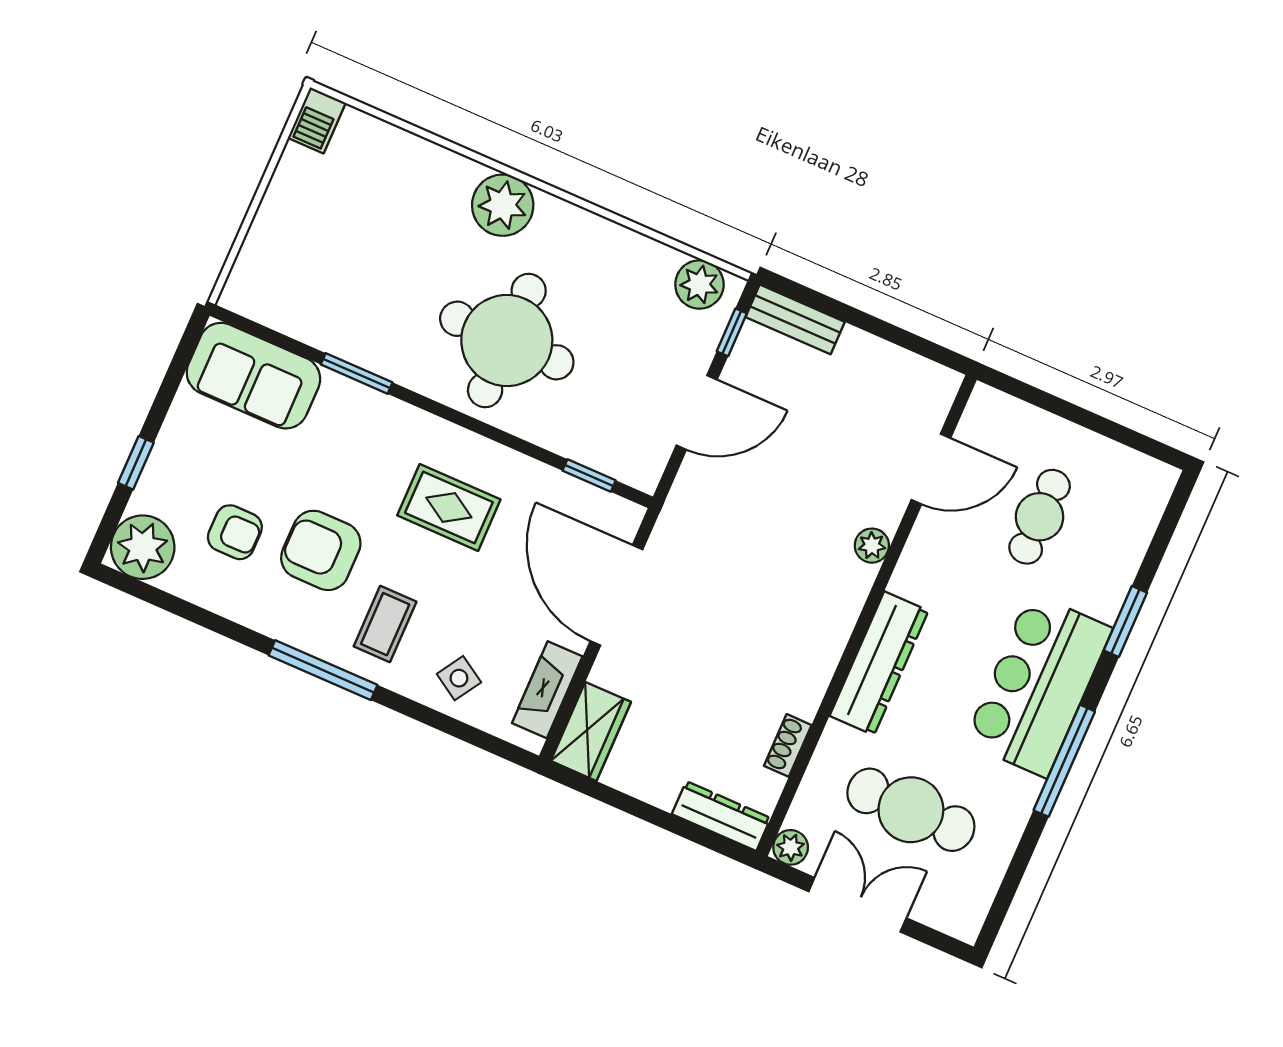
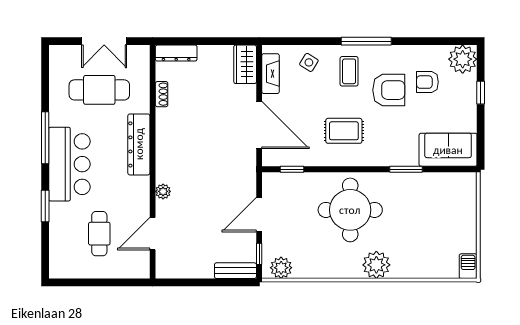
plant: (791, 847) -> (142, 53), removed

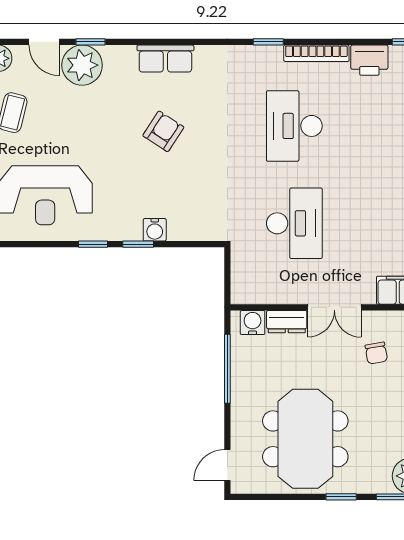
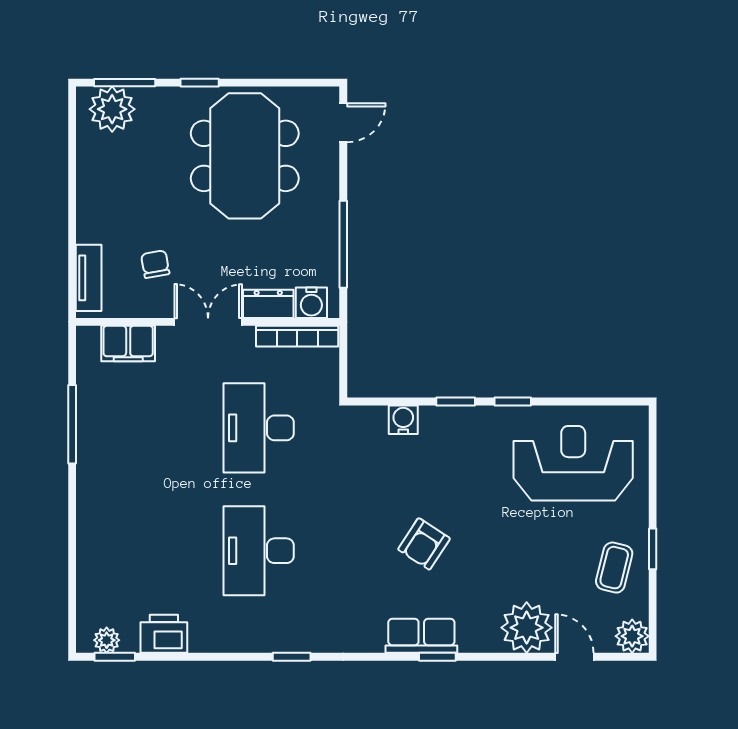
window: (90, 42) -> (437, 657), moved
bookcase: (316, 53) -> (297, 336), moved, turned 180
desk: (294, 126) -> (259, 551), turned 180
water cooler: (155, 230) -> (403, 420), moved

Directions for this task:
All lines from the one that contains "bookcase: (316, 53)" through the end of the material are to be quoted exactly, with both ends included.

Solution to this problem:
bookcase: (316, 53) -> (297, 336), moved, turned 180
desk: (294, 126) -> (259, 551), turned 180
water cooler: (155, 230) -> (403, 420), moved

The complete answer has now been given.